(What is expected) The listing below must be returned in full and unchanged, without the images it carries.

:::

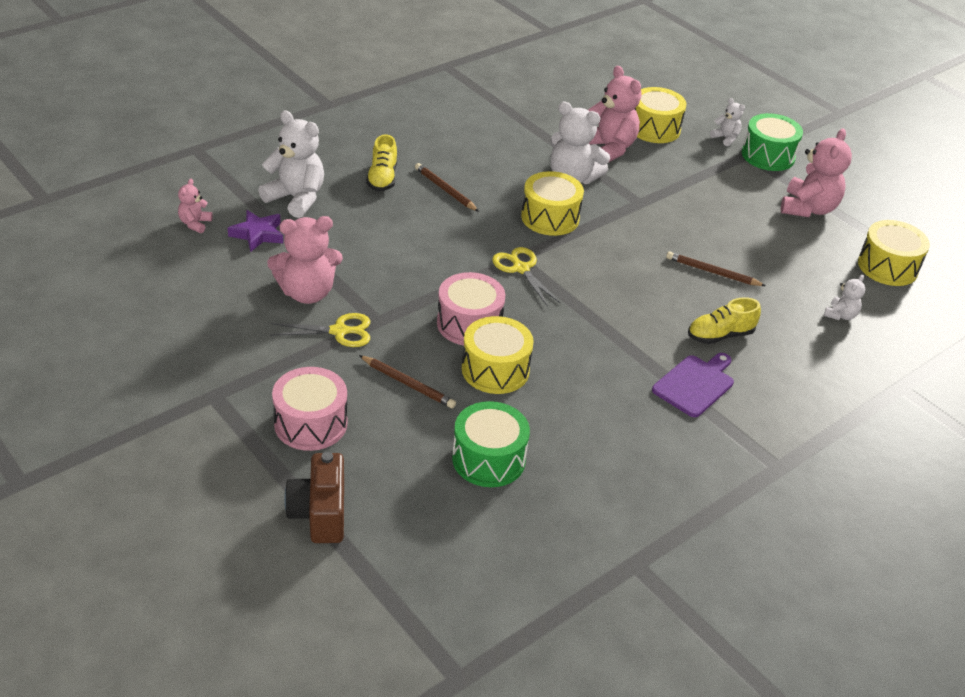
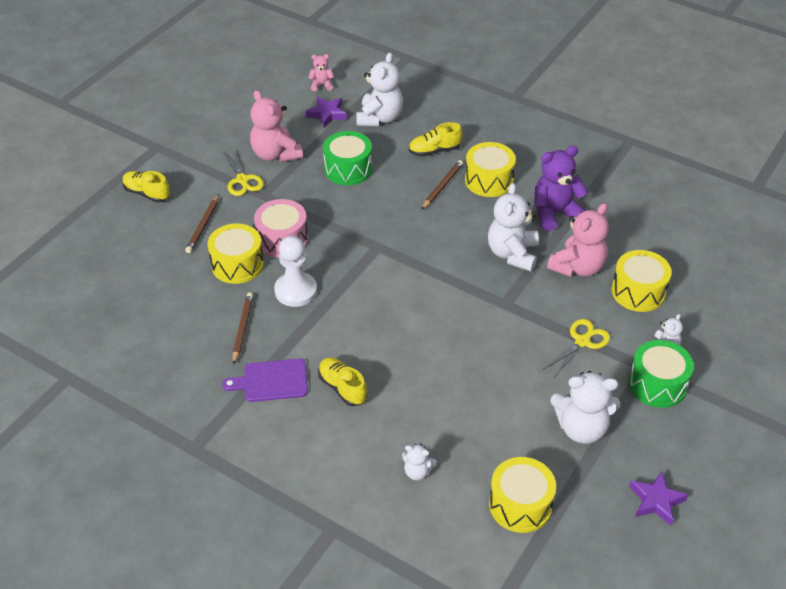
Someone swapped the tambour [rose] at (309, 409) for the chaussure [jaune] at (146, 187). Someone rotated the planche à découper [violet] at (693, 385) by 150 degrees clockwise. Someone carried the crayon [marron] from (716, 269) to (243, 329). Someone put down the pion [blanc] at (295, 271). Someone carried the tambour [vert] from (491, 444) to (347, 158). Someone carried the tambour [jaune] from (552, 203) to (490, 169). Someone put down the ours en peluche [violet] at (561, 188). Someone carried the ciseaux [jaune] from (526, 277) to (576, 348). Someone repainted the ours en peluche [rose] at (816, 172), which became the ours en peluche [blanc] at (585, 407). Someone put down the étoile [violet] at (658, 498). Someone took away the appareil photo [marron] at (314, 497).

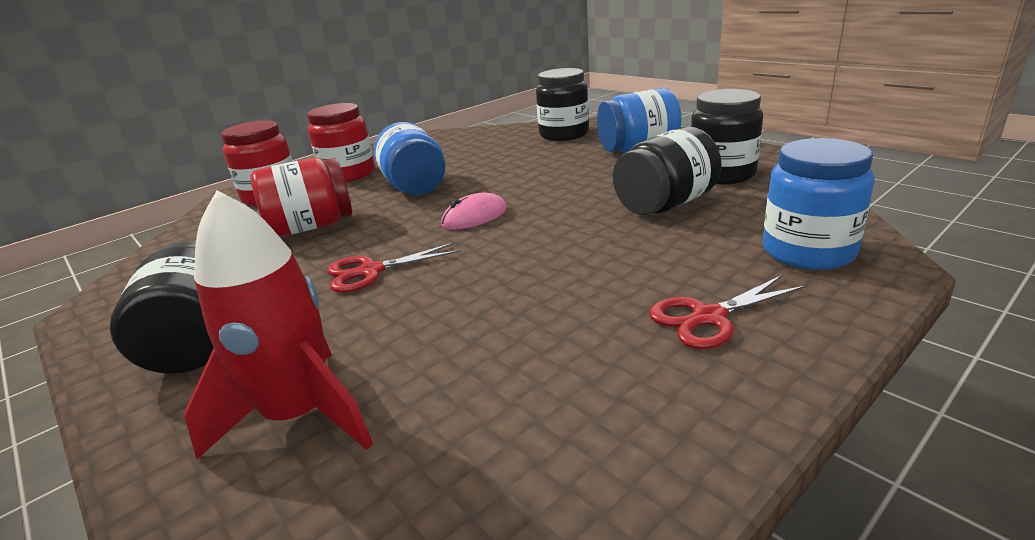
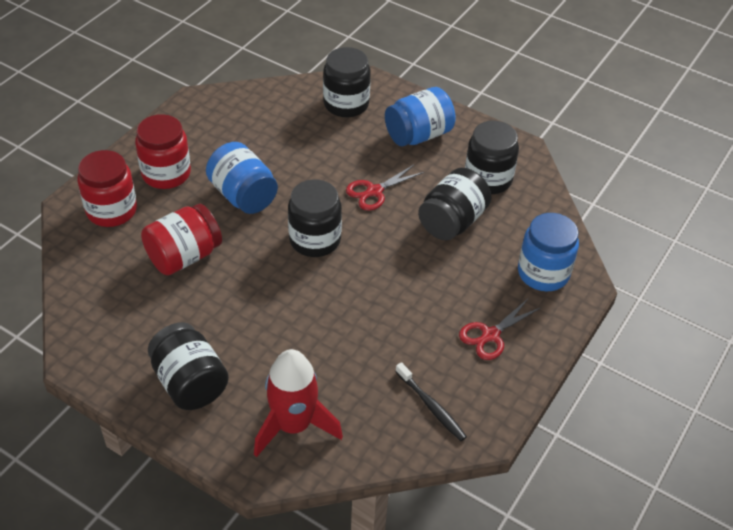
Someone swapped the souris [rose] at (474, 211) for the bocal [noir] at (315, 218). Someone carried the ciseaux [rouge] from (394, 268) to (385, 187). Someone put down the brosse à dents [noir] at (431, 401).

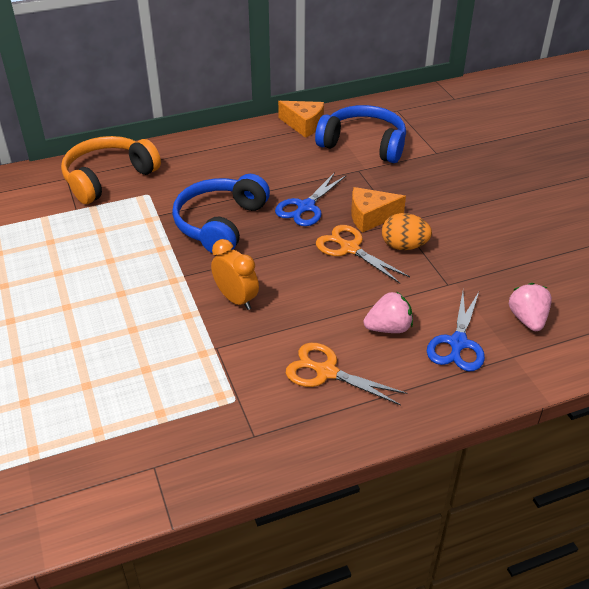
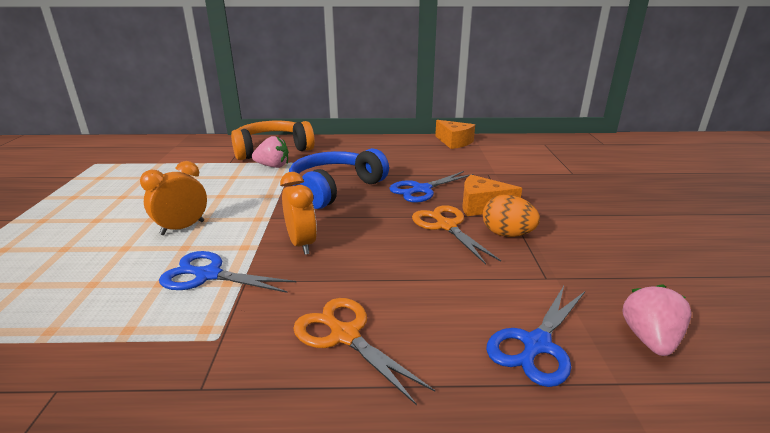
Someone put down the réveil [orange] at (173, 198). Someone put down the ciseaux [bleu] at (227, 272). Someone carried the fraise [rose] from (388, 312) to (270, 152). Someone took away the casque audio [bleu] at (360, 134).

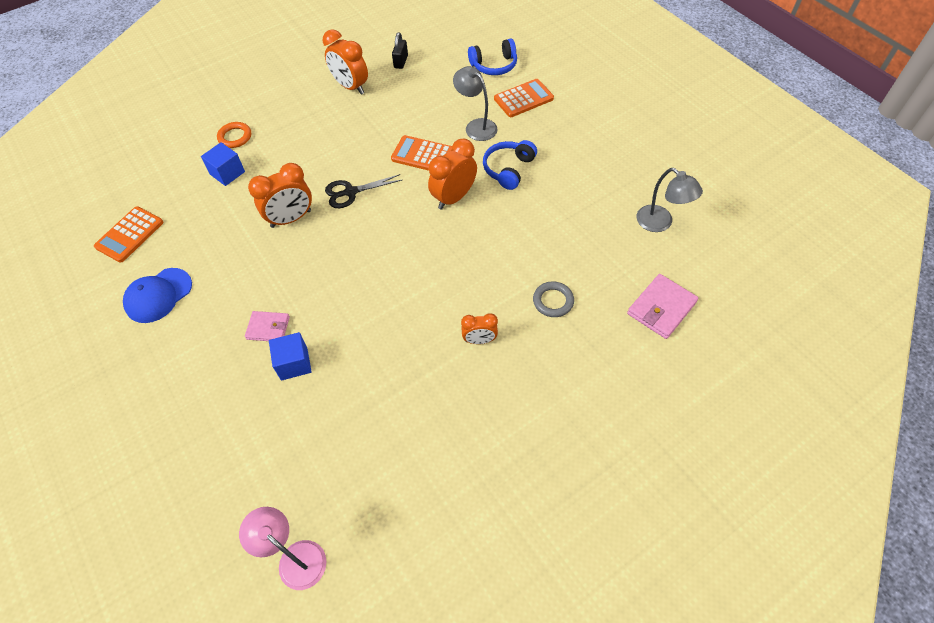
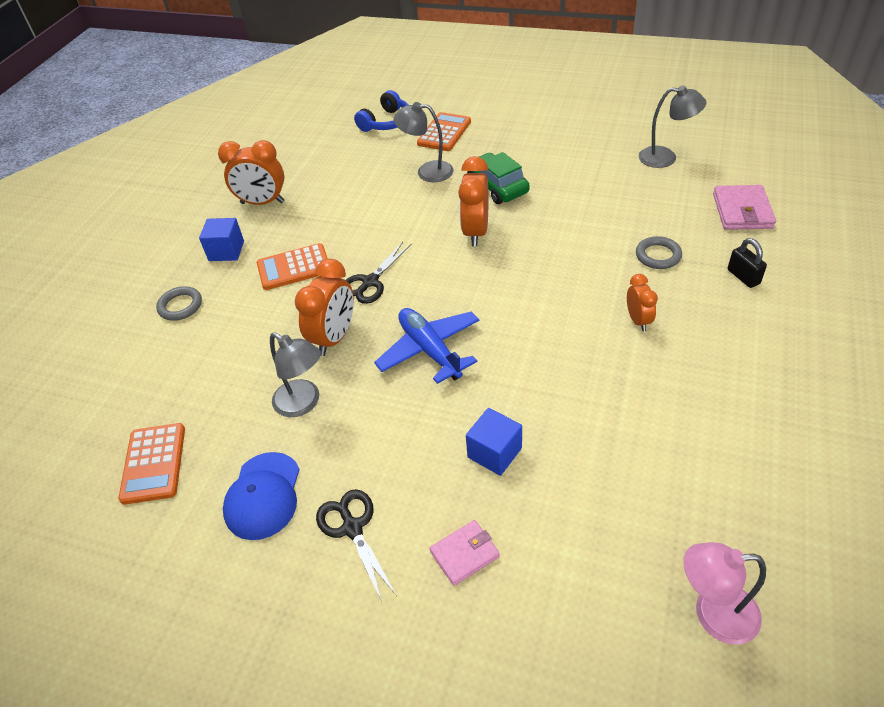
Someone repainted the anneau [orange] at (234, 135), which became the anneau [gris] at (179, 303). Someone carried the cube [bleu] from (223, 164) to (221, 239). Someone carried the calculatrice [orange] from (422, 153) to (292, 266). Someone put down the lampe [gris] at (295, 375). Someone put down the ciseaux [noir] at (356, 545). Someone put down the avion [bleu] at (427, 346). Someone carried the portefeuille [rose] from (267, 326) to (464, 553). Someone swapped the casque audio [bleu] at (510, 165) for the voiture [vert] at (498, 178). Someone rotated the réveil [orange] at (479, 328) by 60 degrees counterclockwise. Someone carried the cadenas [noir] from (400, 51) to (747, 263).

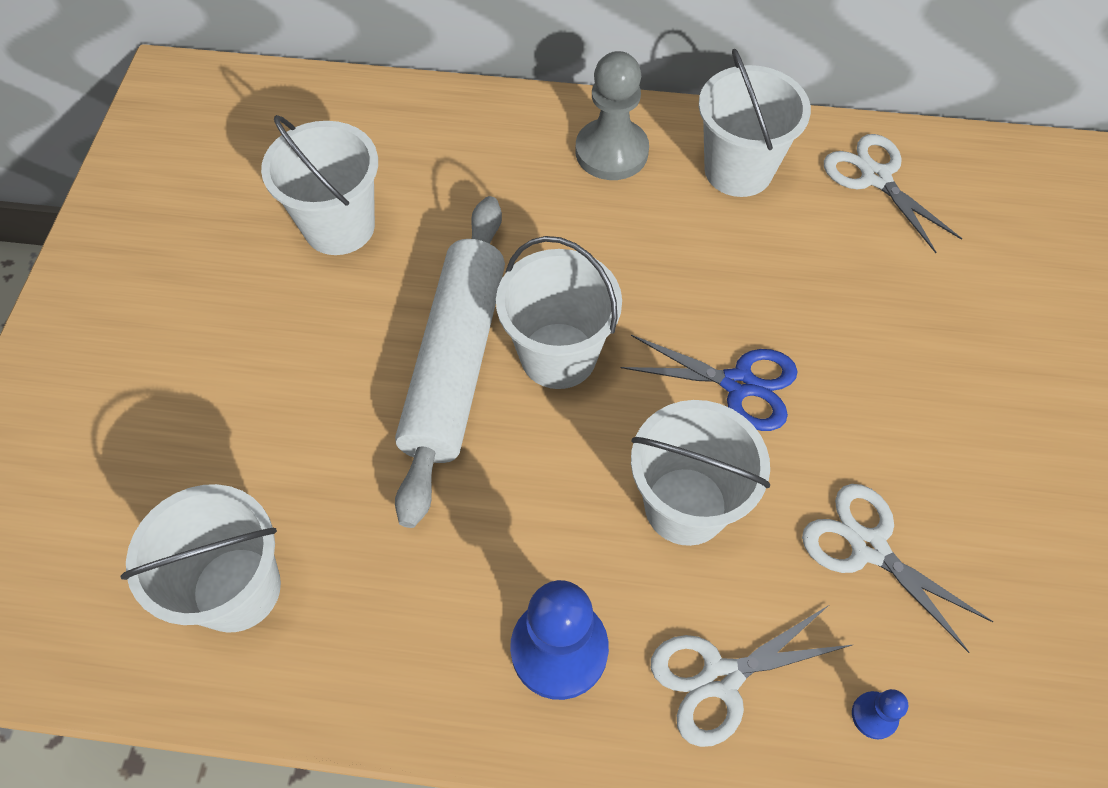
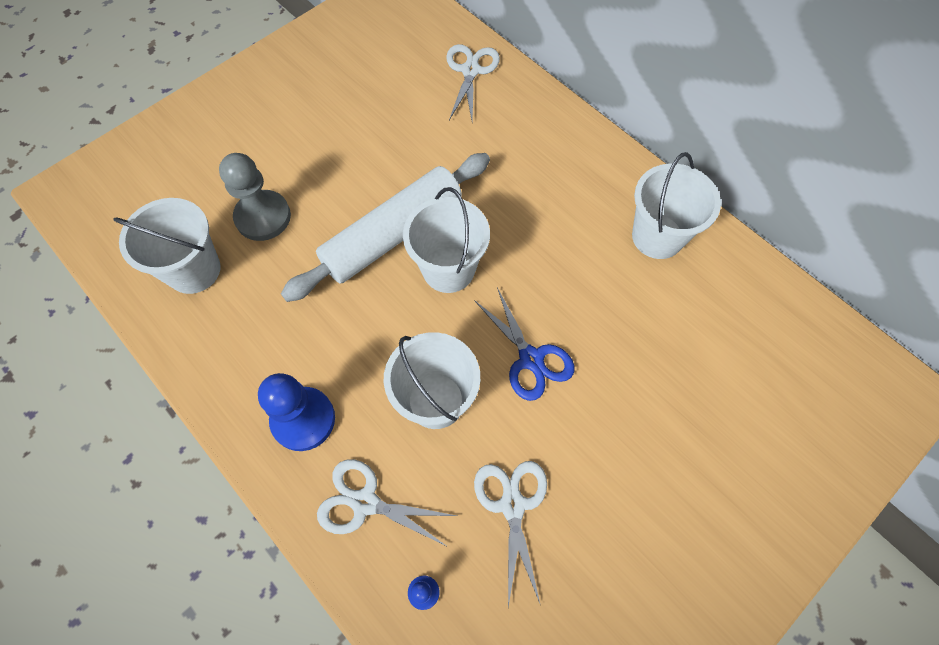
Someone carried the pion [gris] from (612, 115) to (255, 197). Someone carried the ciseaux [blanc] from (893, 193) to (473, 82). Someone took away the seau [blanc] at (319, 185).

:::

(Finished exercise)
Someone swapped the tambour [rose] at (309, 409) for the chaussure [jaune] at (146, 187). Someone rotated the planche à découper [violet] at (693, 385) by 150 degrees clockwise. Someone carried the crayon [marron] from (716, 269) to (243, 329). Someone put down the pion [blanc] at (295, 271). Someone carried the tambour [vert] from (491, 444) to (347, 158). Someone carried the tambour [jaune] from (552, 203) to (490, 169). Someone put down the ours en peluche [violet] at (561, 188). Someone carried the ciseaux [jaune] from (526, 277) to (576, 348). Someone repainted the ours en peluche [rose] at (816, 172), which became the ours en peluche [blanc] at (585, 407). Someone put down the étoile [violet] at (658, 498). Someone took away the appareil photo [marron] at (314, 497).

Someone swapped the souris [rose] at (474, 211) for the bocal [noir] at (315, 218). Someone carried the ciseaux [rouge] from (394, 268) to (385, 187). Someone put down the brosse à dents [noir] at (431, 401).

Someone put down the réveil [orange] at (173, 198). Someone put down the ciseaux [bleu] at (227, 272). Someone carried the fraise [rose] from (388, 312) to (270, 152). Someone took away the casque audio [bleu] at (360, 134).

Someone repainted the anneau [orange] at (234, 135), which became the anneau [gris] at (179, 303). Someone carried the cube [bleu] from (223, 164) to (221, 239). Someone carried the calculatrice [orange] from (422, 153) to (292, 266). Someone put down the lampe [gris] at (295, 375). Someone put down the ciseaux [noir] at (356, 545). Someone put down the avion [bleu] at (427, 346). Someone carried the portefeuille [rose] from (267, 326) to (464, 553). Someone swapped the casque audio [bleu] at (510, 165) for the voiture [vert] at (498, 178). Someone rotated the réveil [orange] at (479, 328) by 60 degrees counterclockwise. Someone carried the cadenas [noir] from (400, 51) to (747, 263).

Someone carried the pion [gris] from (612, 115) to (255, 197). Someone carried the ciseaux [blanc] from (893, 193) to (473, 82). Someone took away the seau [blanc] at (319, 185).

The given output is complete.